## [Action item]
Each entry that follows should be retyped in full and exactly.
[Records provided — start]
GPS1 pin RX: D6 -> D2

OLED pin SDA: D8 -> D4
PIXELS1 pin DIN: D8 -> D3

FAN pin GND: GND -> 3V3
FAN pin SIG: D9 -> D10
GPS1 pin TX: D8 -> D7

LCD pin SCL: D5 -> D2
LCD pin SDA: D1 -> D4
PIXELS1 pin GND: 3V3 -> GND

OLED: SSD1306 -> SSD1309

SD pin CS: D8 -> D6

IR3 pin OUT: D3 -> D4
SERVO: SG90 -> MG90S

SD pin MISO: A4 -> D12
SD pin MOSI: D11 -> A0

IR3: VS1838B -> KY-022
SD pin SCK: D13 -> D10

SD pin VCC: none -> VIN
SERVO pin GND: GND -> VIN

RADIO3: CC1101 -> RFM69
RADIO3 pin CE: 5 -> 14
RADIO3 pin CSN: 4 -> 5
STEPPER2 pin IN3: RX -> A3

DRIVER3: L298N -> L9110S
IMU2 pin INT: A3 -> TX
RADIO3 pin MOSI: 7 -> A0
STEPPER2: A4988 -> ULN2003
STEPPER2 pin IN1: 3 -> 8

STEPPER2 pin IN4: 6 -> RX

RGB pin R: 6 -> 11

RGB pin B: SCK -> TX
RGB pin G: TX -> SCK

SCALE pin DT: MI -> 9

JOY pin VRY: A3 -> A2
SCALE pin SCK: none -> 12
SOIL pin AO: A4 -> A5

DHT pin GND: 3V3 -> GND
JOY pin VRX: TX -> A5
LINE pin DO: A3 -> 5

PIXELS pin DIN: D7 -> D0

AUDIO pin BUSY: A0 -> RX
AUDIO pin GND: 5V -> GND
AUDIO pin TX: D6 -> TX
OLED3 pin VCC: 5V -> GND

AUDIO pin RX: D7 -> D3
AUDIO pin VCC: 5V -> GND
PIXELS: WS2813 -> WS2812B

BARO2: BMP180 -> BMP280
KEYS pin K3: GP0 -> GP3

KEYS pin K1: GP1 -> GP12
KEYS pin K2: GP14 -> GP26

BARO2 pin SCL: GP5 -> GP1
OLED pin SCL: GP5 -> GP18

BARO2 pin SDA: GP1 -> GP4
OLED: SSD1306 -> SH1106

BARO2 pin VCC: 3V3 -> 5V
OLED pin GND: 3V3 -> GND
[Records provided — finish]
## [Answer to this task]
GPS1 pin RX: D6 -> D2

OLED pin SDA: D8 -> D4
PIXELS1 pin DIN: D8 -> D3

FAN pin GND: GND -> 3V3
FAN pin SIG: D9 -> D10
GPS1 pin TX: D8 -> D7

LCD pin SCL: D5 -> D2
LCD pin SDA: D1 -> D4
PIXELS1 pin GND: 3V3 -> GND

OLED: SSD1306 -> SSD1309

SD pin CS: D8 -> D6

IR3 pin OUT: D3 -> D4
SERVO: SG90 -> MG90S

SD pin MISO: A4 -> D12
SD pin MOSI: D11 -> A0

IR3: VS1838B -> KY-022
SD pin SCK: D13 -> D10

SD pin VCC: none -> VIN
SERVO pin GND: GND -> VIN

RADIO3: CC1101 -> RFM69
RADIO3 pin CE: 5 -> 14
RADIO3 pin CSN: 4 -> 5
STEPPER2 pin IN3: RX -> A3

DRIVER3: L298N -> L9110S
IMU2 pin INT: A3 -> TX
RADIO3 pin MOSI: 7 -> A0
STEPPER2: A4988 -> ULN2003
STEPPER2 pin IN1: 3 -> 8

STEPPER2 pin IN4: 6 -> RX

RGB pin R: 6 -> 11

RGB pin B: SCK -> TX
RGB pin G: TX -> SCK

SCALE pin DT: MI -> 9

JOY pin VRY: A3 -> A2
SCALE pin SCK: none -> 12
SOIL pin AO: A4 -> A5

DHT pin GND: 3V3 -> GND
JOY pin VRX: TX -> A5
LINE pin DO: A3 -> 5

PIXELS pin DIN: D7 -> D0

AUDIO pin BUSY: A0 -> RX
AUDIO pin GND: 5V -> GND
AUDIO pin TX: D6 -> TX
OLED3 pin VCC: 5V -> GND

AUDIO pin RX: D7 -> D3
AUDIO pin VCC: 5V -> GND
PIXELS: WS2813 -> WS2812B

BARO2: BMP180 -> BMP280
KEYS pin K3: GP0 -> GP3

KEYS pin K1: GP1 -> GP12
KEYS pin K2: GP14 -> GP26

BARO2 pin SCL: GP5 -> GP1
OLED pin SCL: GP5 -> GP18

BARO2 pin SDA: GP1 -> GP4
OLED: SSD1306 -> SH1106

BARO2 pin VCC: 3V3 -> 5V
OLED pin GND: 3V3 -> GND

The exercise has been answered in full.